(Information supplied begins)

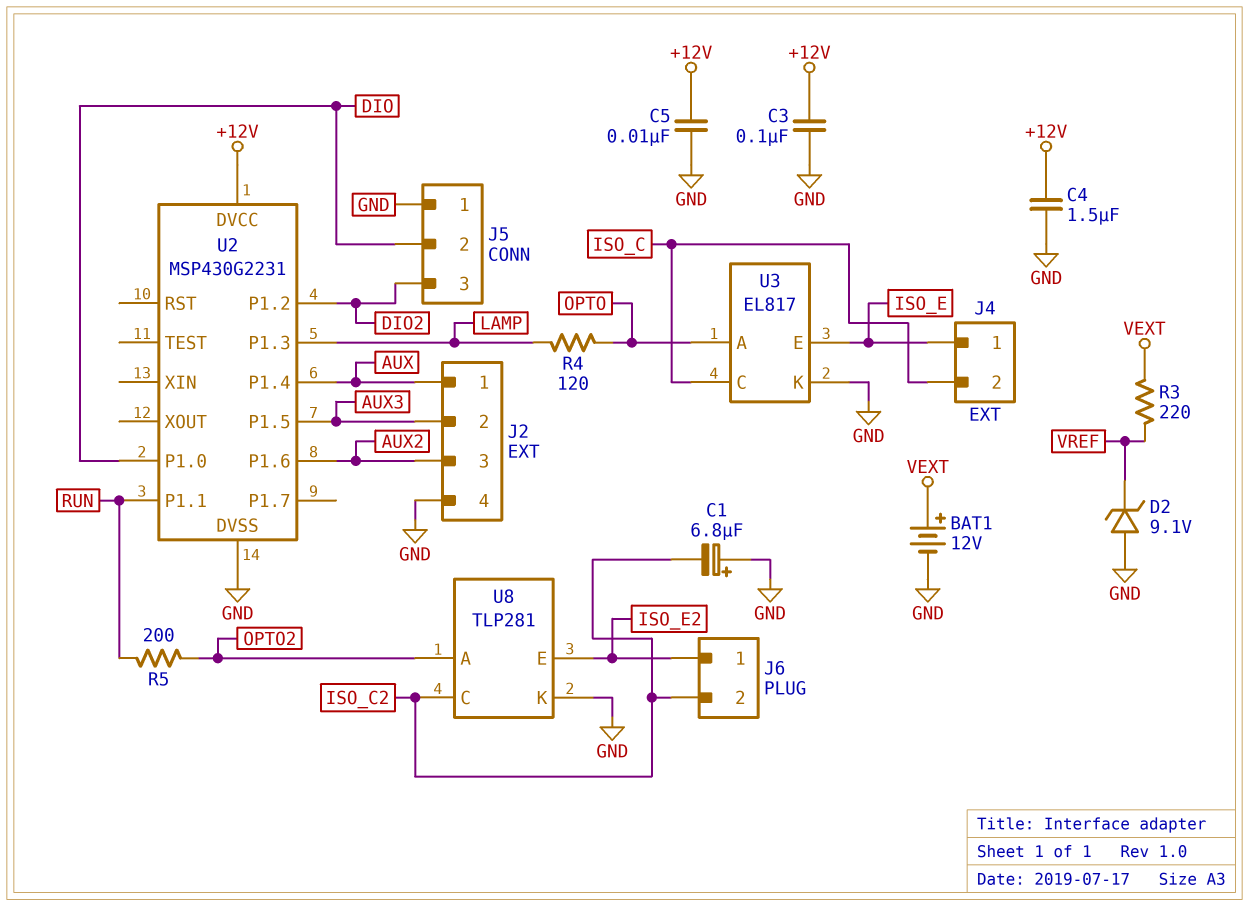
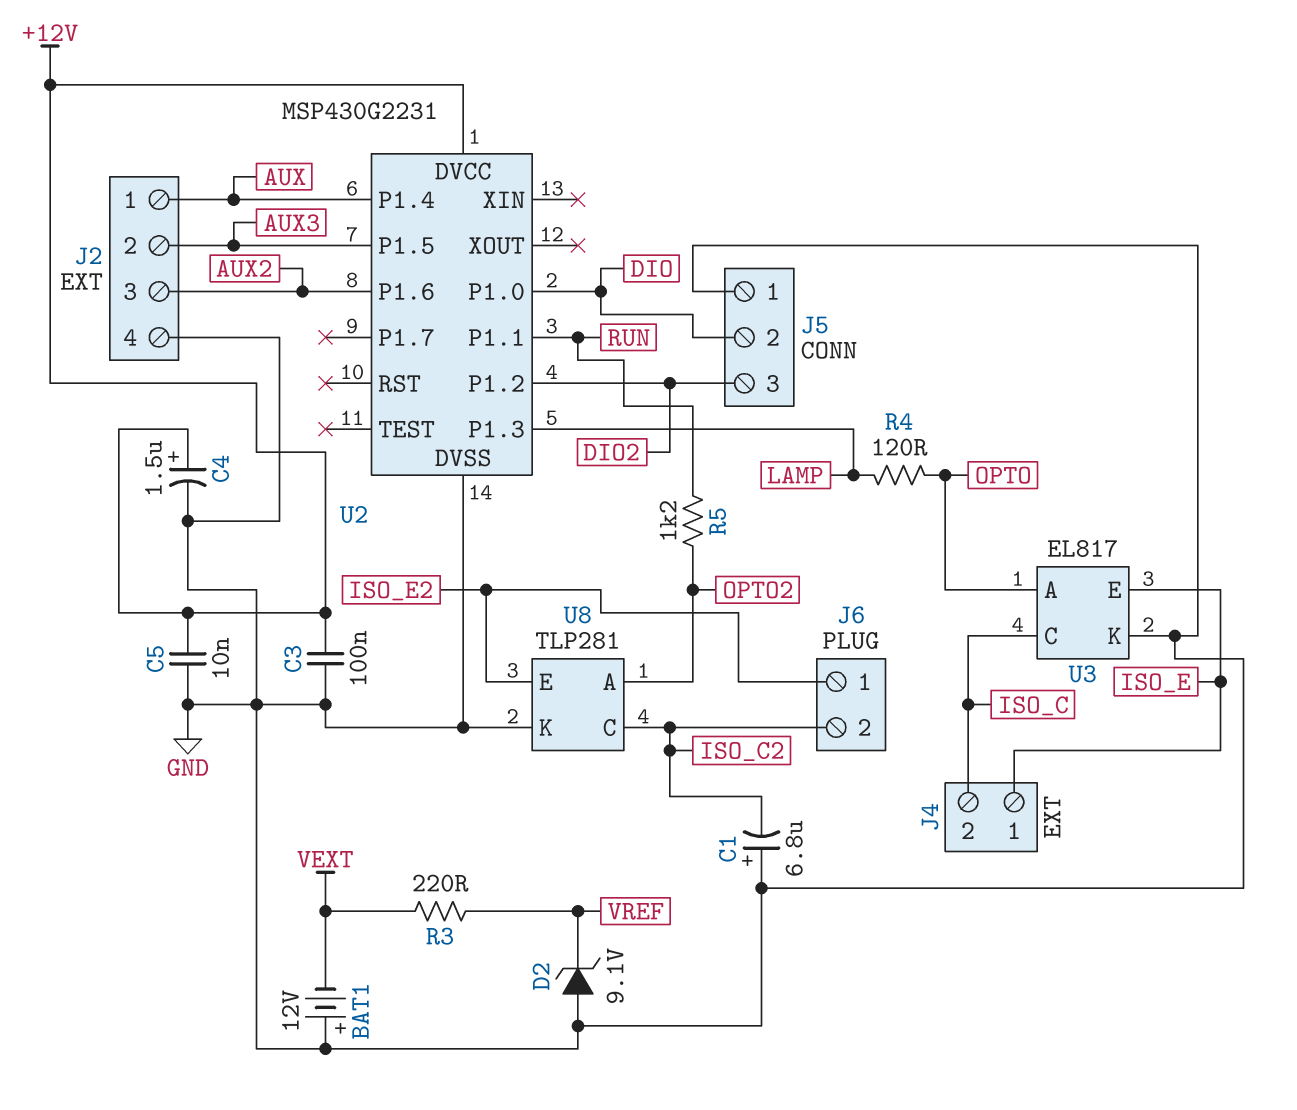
BAT1: 12V (plus VEXT, minus GND) -> 12V (plus GND, minus VEXT)
C4: 1.5uF (+12V, GND) -> 1.5uF (plus +12V, minus GND)
R5: 200 (OPTO2, RUN) -> 1.2k (OPTO2, RUN)

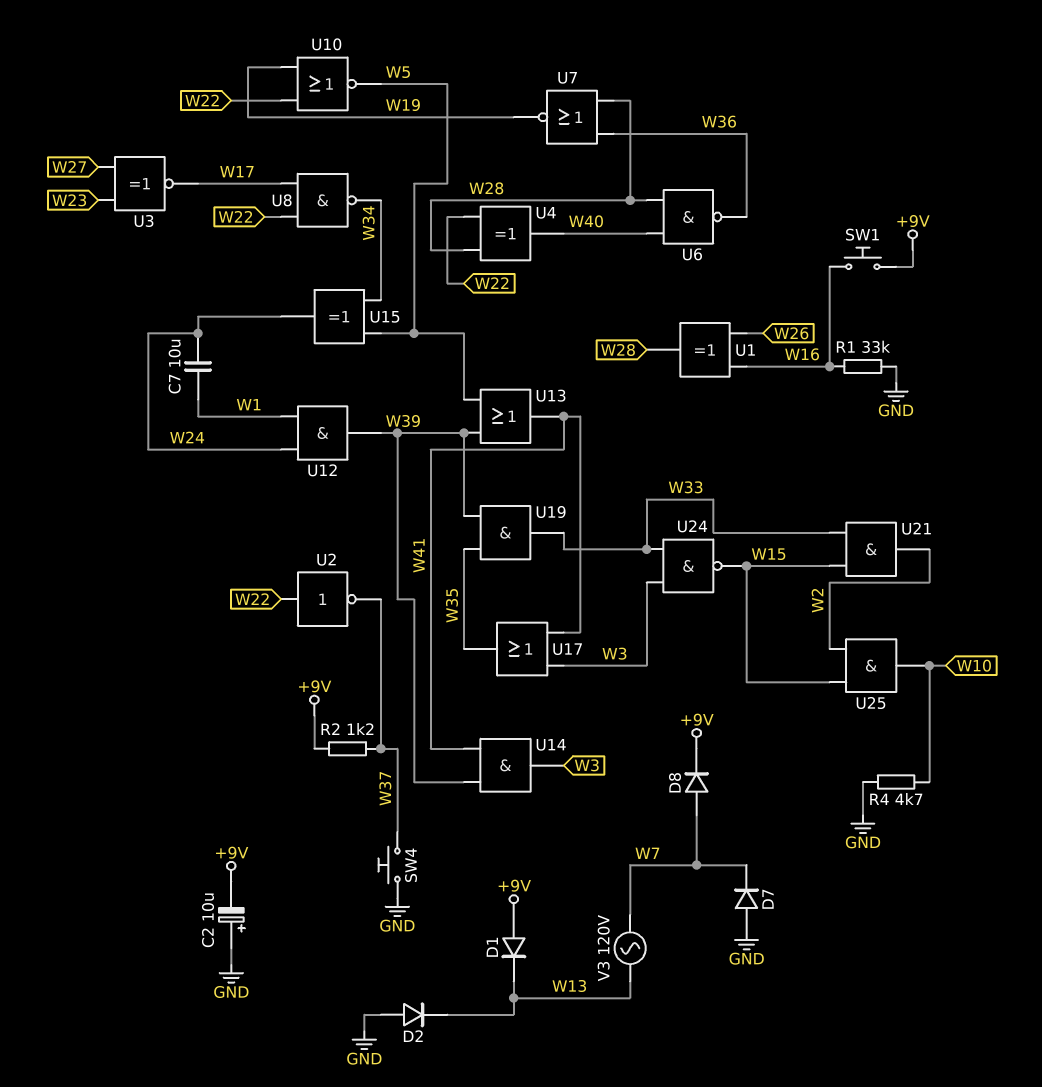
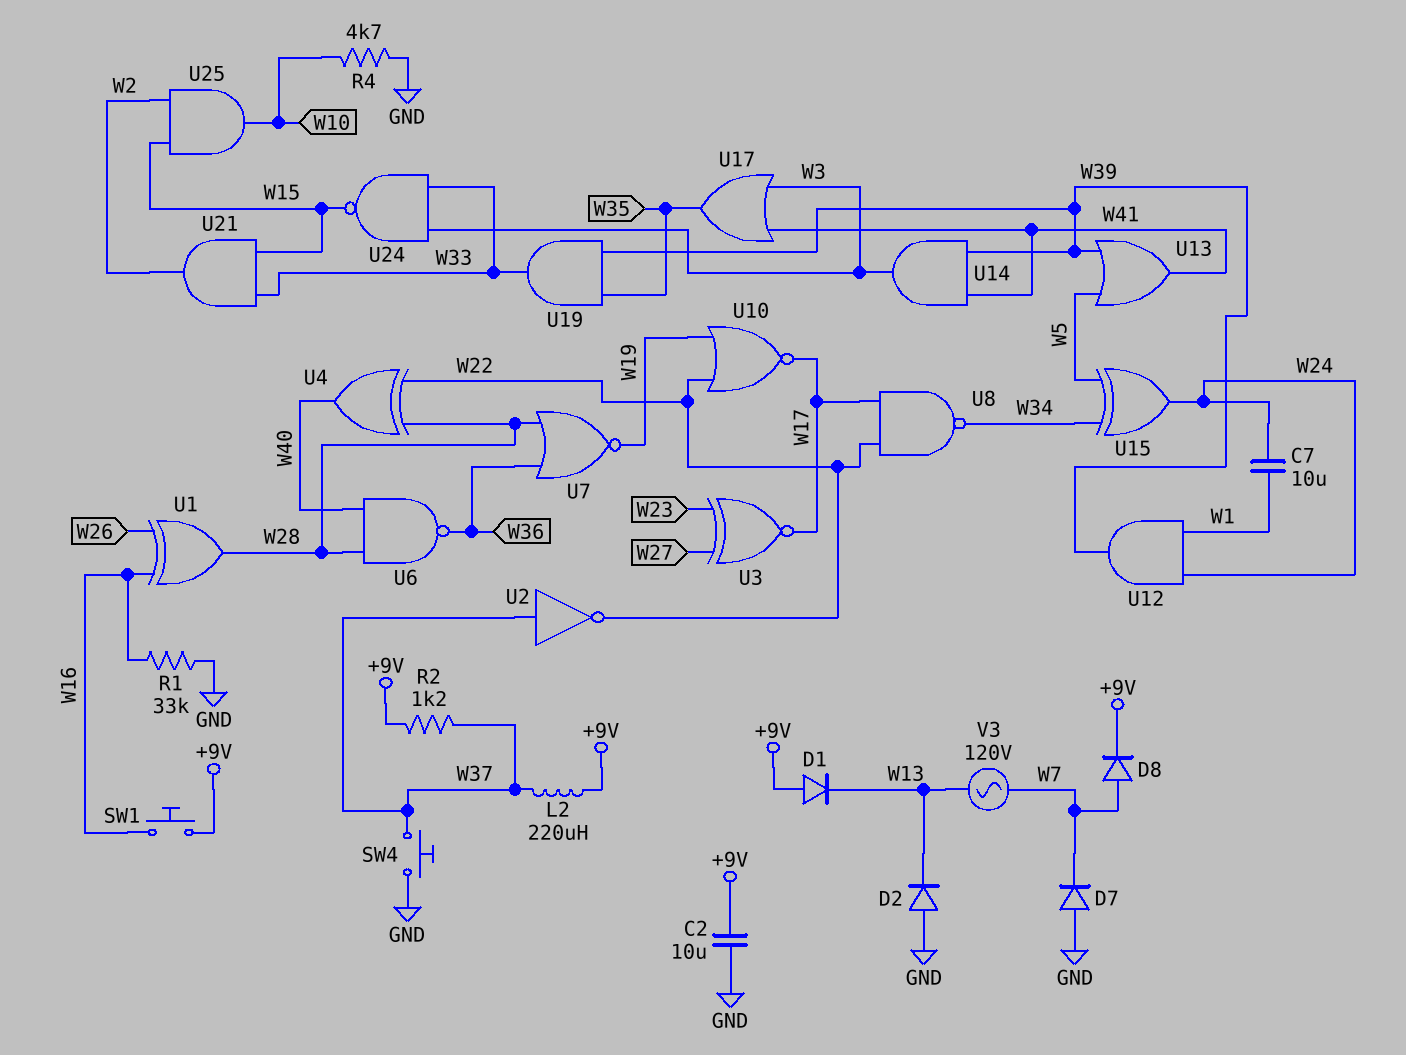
C2: 10uF (plus GND, minus +9V) -> 10uF (+9V, GND)
L2: none -> 220uH (+9V, W37)
U2: NOT (in W22, out W37) -> NOT (in W37, out W22)
U10: NOR (in W19, in W22, out W5) -> NOR (in W19, in W22, out W17)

(Information supplied ends)

Leave the pictures aside and give the records above back word for word.

BAT1: 12V (plus VEXT, minus GND) -> 12V (plus GND, minus VEXT)
C4: 1.5uF (+12V, GND) -> 1.5uF (plus +12V, minus GND)
R5: 200 (OPTO2, RUN) -> 1.2k (OPTO2, RUN)

C2: 10uF (plus GND, minus +9V) -> 10uF (+9V, GND)
L2: none -> 220uH (+9V, W37)
U2: NOT (in W22, out W37) -> NOT (in W37, out W22)
U10: NOR (in W19, in W22, out W5) -> NOR (in W19, in W22, out W17)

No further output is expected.